**What you are asked to do:**
The lines to copy run from the one containing "C2: 10nF (GND, n7) -> 150pF (GND, n7)" to the end of the listing. Please write them out exactly, minus the pictures.

**Materials provided:**
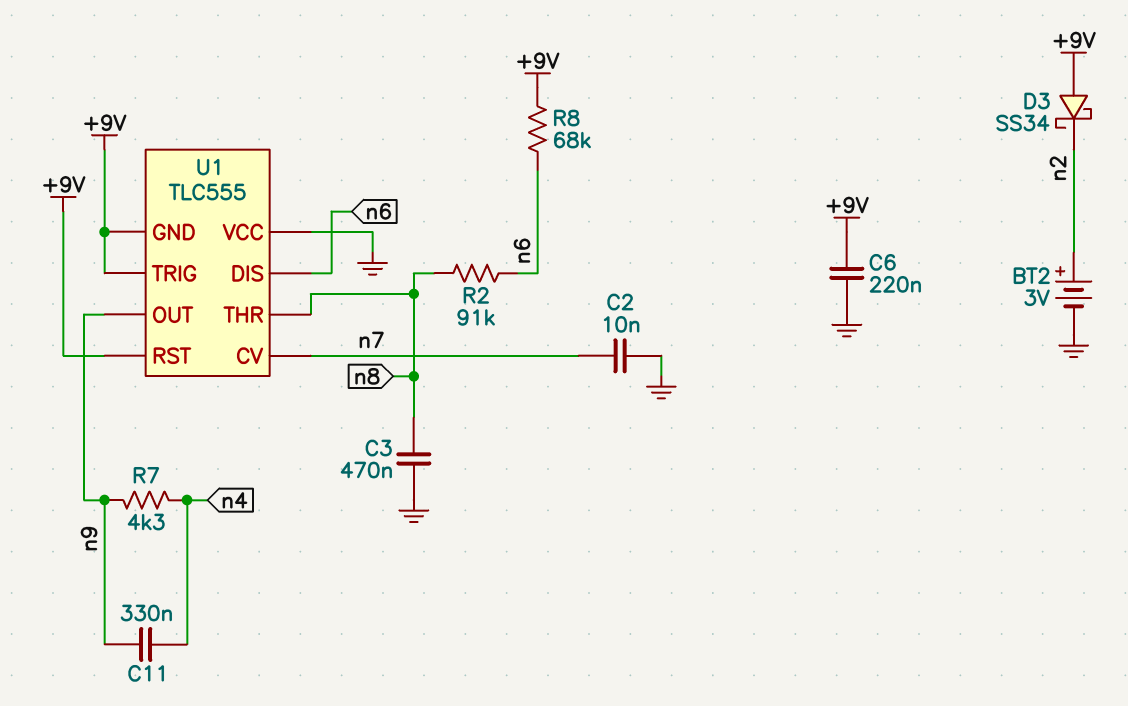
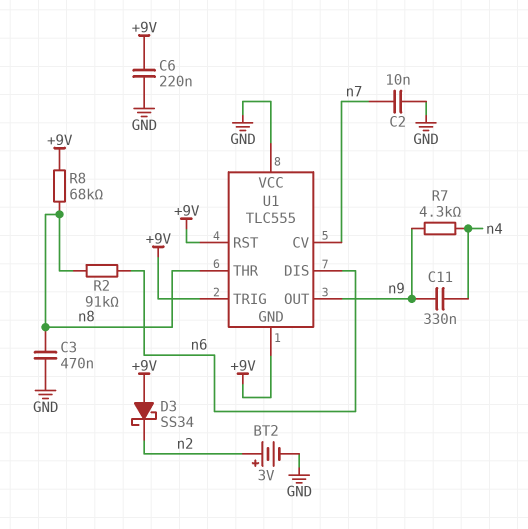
R8: 68k (+9V, n6) -> 68k (+9V, n8)

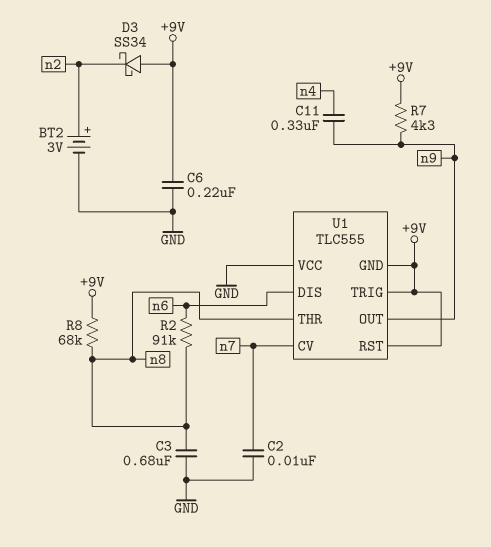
C3: 470nF (GND, n8) -> 680nF (GND, n8)
R7: 4.3k (n4, n9) -> 4.3k (+9V, n9)

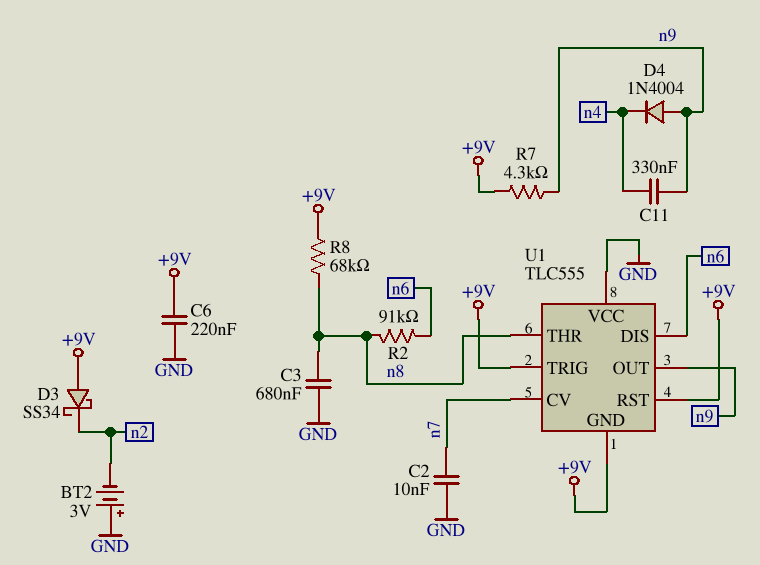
BT2: 3V (plus n2, minus GND) -> 3V (plus GND, minus n2)
D4: none -> diode 1N4004 (A n9, K n4)

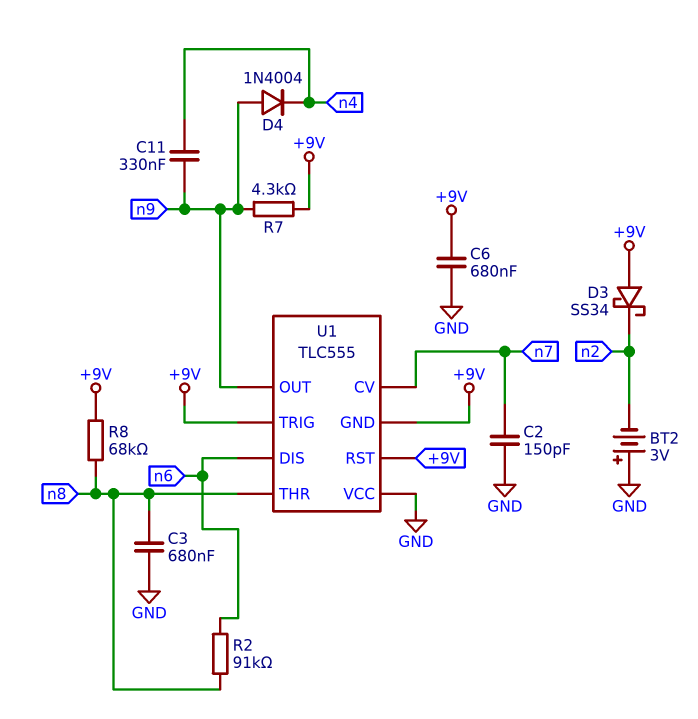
C2: 10nF (GND, n7) -> 150pF (GND, n7)
C6: 220nF (+9V, GND) -> 680nF (+9V, GND)

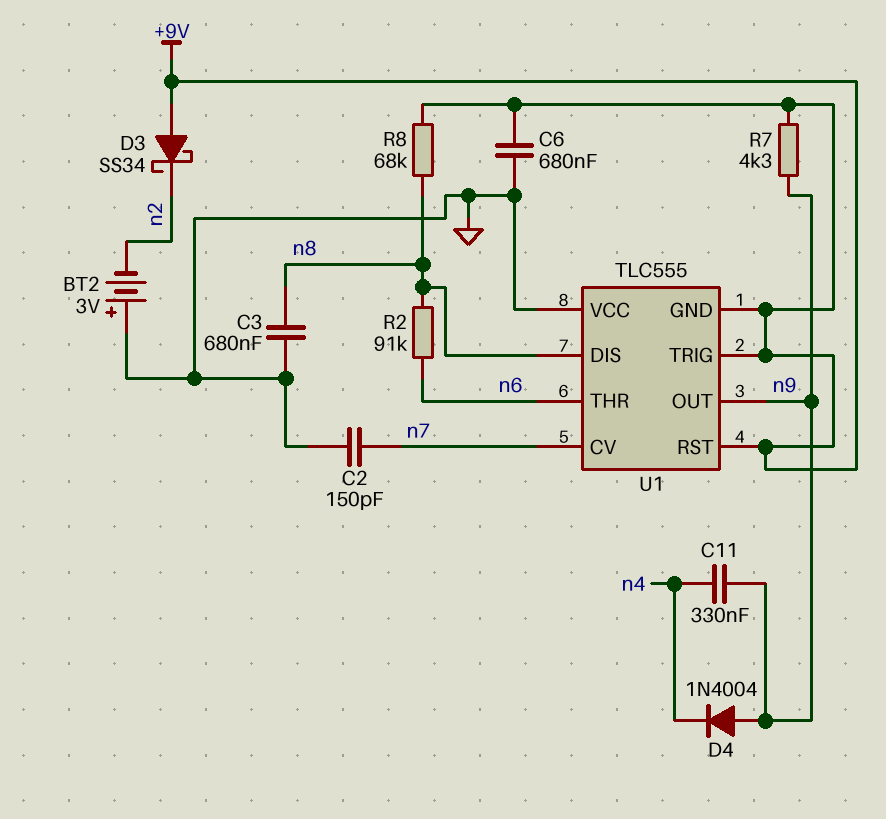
U1 pin DIS: n6 -> n8
U1 pin THR: n8 -> n6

**Output:**
C2: 10nF (GND, n7) -> 150pF (GND, n7)
C6: 220nF (+9V, GND) -> 680nF (+9V, GND)

U1 pin DIS: n6 -> n8
U1 pin THR: n8 -> n6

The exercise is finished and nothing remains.